[Extracted data entries]
--------

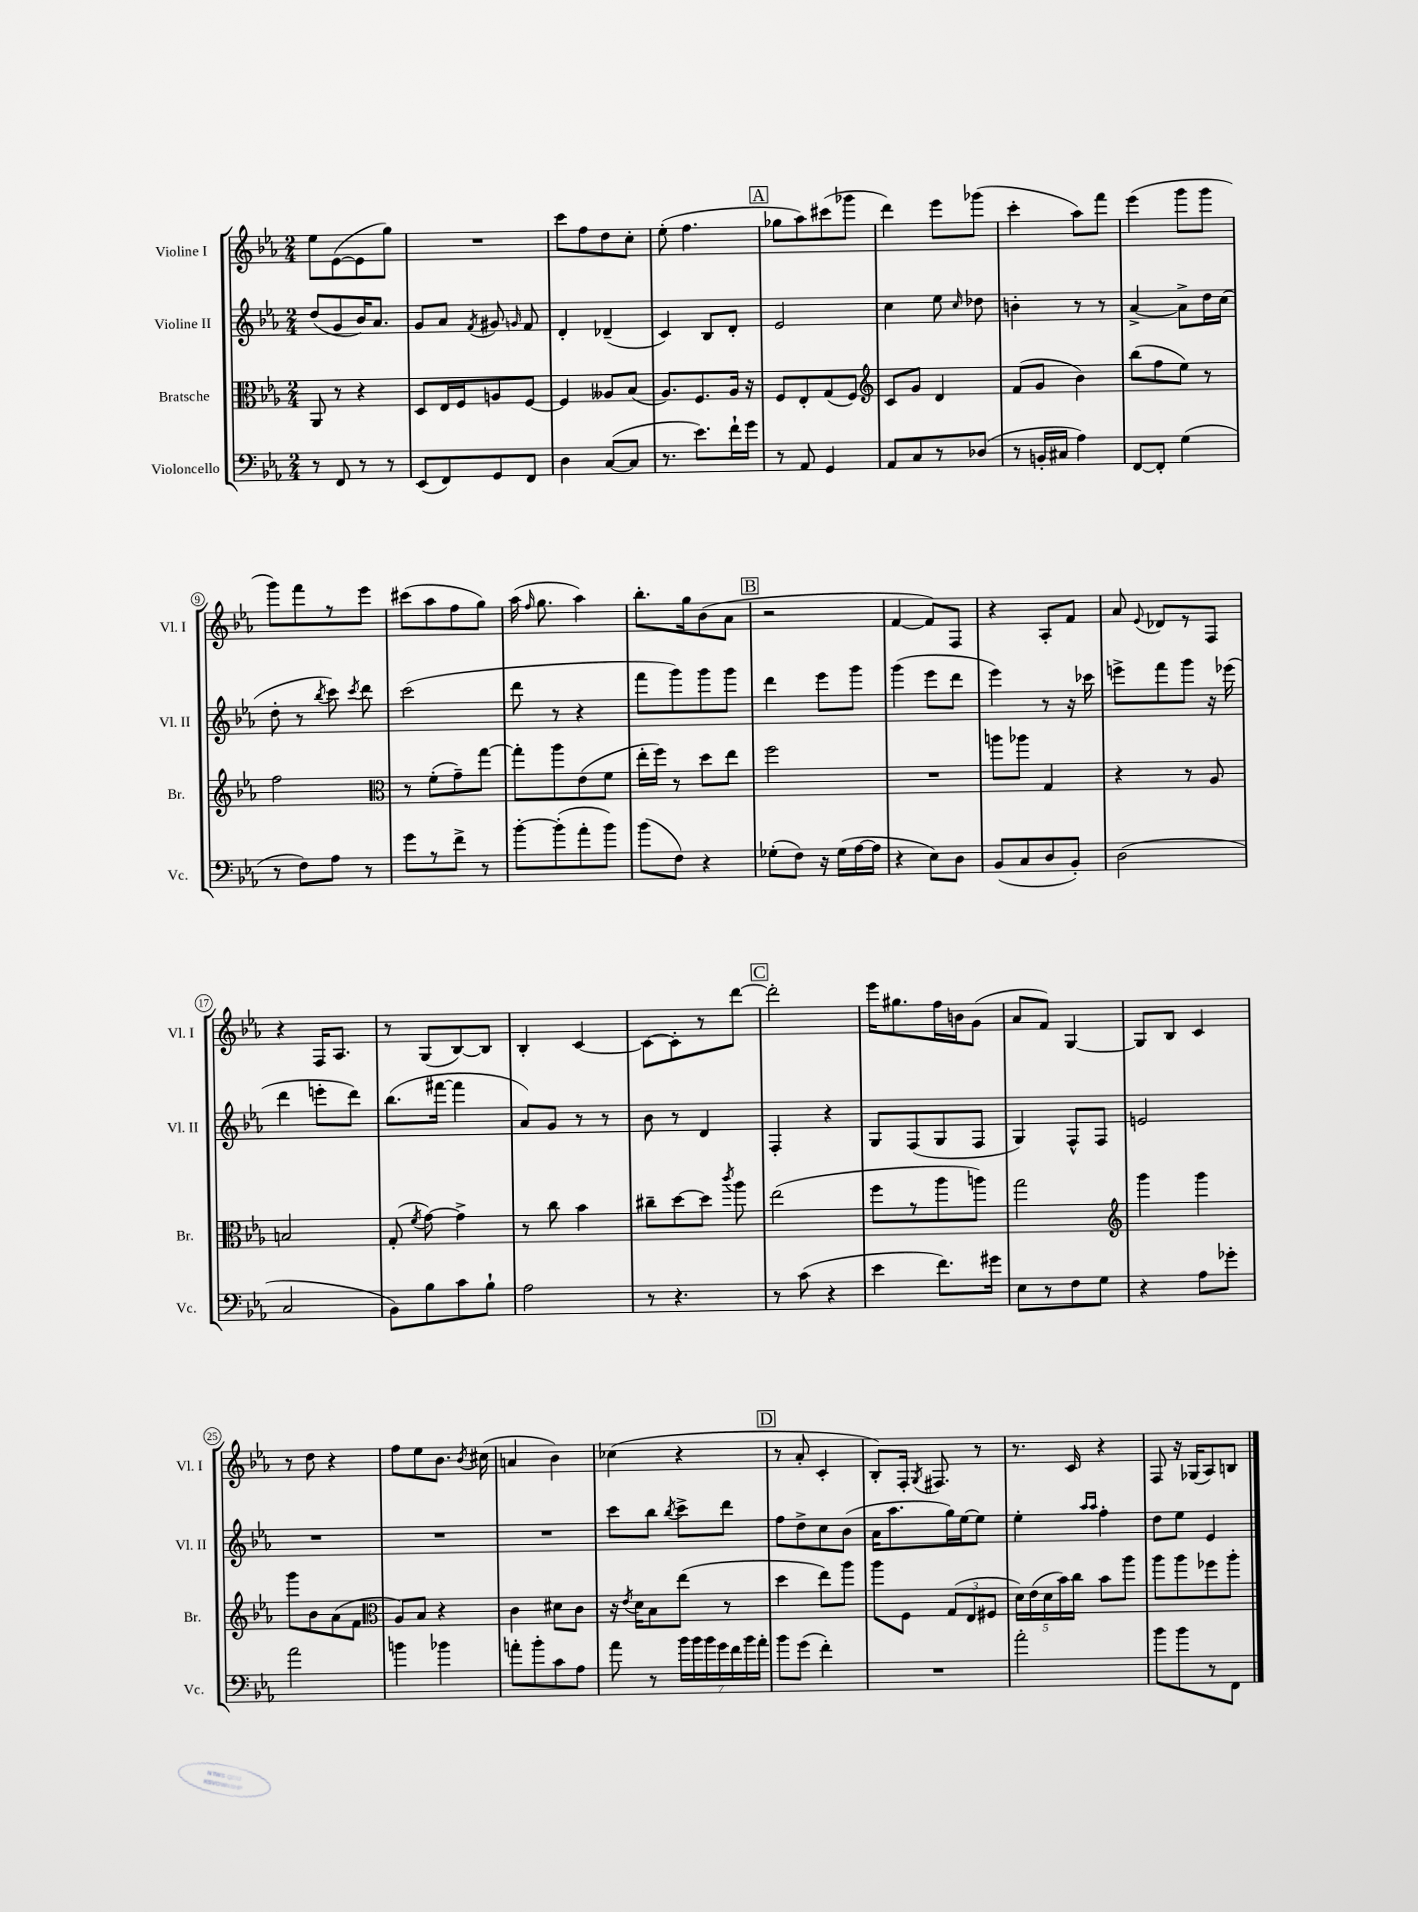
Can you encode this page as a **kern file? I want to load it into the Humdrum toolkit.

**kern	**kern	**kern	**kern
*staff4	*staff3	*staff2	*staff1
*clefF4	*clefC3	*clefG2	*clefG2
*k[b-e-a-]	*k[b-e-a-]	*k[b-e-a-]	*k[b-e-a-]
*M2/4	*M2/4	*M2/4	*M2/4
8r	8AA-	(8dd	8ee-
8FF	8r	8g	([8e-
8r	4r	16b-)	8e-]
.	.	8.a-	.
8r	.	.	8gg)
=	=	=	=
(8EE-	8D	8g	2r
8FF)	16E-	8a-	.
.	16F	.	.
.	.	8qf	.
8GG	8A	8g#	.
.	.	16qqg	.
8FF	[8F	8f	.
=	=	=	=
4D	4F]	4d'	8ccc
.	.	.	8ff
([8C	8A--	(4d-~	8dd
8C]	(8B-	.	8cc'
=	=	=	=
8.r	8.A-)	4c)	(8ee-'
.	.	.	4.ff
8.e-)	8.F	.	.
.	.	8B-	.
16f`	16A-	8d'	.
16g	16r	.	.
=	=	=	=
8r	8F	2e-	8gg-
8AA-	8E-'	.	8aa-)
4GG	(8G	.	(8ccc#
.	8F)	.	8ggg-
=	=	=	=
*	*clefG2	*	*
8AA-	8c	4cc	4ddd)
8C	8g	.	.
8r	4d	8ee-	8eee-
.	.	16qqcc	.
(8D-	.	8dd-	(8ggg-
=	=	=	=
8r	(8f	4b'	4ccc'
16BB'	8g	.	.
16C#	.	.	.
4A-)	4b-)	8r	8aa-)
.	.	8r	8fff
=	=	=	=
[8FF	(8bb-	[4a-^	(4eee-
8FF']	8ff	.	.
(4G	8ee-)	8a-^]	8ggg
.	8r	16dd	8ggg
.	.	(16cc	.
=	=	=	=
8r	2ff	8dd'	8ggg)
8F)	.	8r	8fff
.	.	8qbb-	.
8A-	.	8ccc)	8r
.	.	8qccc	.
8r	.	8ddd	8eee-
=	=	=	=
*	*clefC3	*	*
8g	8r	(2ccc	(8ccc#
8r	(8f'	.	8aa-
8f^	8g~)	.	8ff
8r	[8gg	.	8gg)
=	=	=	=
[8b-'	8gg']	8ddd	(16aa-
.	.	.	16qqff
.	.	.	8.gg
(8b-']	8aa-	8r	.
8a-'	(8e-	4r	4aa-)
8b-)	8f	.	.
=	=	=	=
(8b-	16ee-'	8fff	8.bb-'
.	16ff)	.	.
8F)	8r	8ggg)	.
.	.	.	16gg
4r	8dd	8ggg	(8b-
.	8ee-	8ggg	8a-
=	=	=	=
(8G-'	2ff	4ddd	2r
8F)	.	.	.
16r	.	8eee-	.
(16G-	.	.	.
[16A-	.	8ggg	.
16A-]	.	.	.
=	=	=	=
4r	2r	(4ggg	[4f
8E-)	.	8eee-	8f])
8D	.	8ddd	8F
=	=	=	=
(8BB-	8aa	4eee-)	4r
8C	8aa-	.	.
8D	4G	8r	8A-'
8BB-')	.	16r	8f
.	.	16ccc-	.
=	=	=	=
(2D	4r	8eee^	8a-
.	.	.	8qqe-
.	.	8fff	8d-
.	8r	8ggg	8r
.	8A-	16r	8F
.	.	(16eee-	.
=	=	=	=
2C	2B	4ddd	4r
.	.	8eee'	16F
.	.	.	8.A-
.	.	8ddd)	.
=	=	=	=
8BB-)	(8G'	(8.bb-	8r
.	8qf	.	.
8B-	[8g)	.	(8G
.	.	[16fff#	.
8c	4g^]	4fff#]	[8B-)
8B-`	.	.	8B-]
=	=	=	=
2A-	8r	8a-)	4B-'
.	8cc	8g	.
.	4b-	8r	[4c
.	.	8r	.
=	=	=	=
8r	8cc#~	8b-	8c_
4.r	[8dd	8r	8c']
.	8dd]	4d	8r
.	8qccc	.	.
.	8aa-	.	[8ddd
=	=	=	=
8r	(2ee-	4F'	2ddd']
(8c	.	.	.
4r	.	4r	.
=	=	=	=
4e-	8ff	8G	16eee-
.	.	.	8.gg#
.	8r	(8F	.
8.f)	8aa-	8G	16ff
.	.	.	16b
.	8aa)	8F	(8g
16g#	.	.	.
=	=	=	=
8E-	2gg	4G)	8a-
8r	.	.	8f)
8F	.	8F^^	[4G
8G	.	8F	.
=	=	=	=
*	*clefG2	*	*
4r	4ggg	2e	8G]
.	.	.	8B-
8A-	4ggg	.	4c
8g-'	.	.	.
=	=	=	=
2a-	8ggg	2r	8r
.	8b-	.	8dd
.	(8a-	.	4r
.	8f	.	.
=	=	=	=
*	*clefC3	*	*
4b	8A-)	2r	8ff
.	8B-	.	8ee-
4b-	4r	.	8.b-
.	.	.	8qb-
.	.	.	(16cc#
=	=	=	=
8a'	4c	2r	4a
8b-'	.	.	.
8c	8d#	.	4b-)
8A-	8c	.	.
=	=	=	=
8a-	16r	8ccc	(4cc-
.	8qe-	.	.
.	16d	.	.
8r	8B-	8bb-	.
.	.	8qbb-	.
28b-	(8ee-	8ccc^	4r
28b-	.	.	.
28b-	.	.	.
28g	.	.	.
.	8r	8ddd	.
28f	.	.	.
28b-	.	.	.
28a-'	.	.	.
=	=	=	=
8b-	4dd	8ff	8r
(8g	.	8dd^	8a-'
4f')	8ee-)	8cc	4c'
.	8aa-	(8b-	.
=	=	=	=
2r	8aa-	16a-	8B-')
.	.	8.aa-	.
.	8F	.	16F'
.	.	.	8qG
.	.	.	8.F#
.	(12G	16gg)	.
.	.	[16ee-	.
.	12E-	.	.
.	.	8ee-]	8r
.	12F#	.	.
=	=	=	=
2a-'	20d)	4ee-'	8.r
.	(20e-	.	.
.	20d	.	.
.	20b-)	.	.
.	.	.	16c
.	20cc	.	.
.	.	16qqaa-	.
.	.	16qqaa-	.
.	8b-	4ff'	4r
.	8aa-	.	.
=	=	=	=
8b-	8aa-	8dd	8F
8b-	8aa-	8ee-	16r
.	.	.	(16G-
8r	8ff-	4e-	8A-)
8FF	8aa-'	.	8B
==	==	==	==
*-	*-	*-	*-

--------

How many lines in the rows above contain the string "kern"? Reply with the number alone.

Task result: 2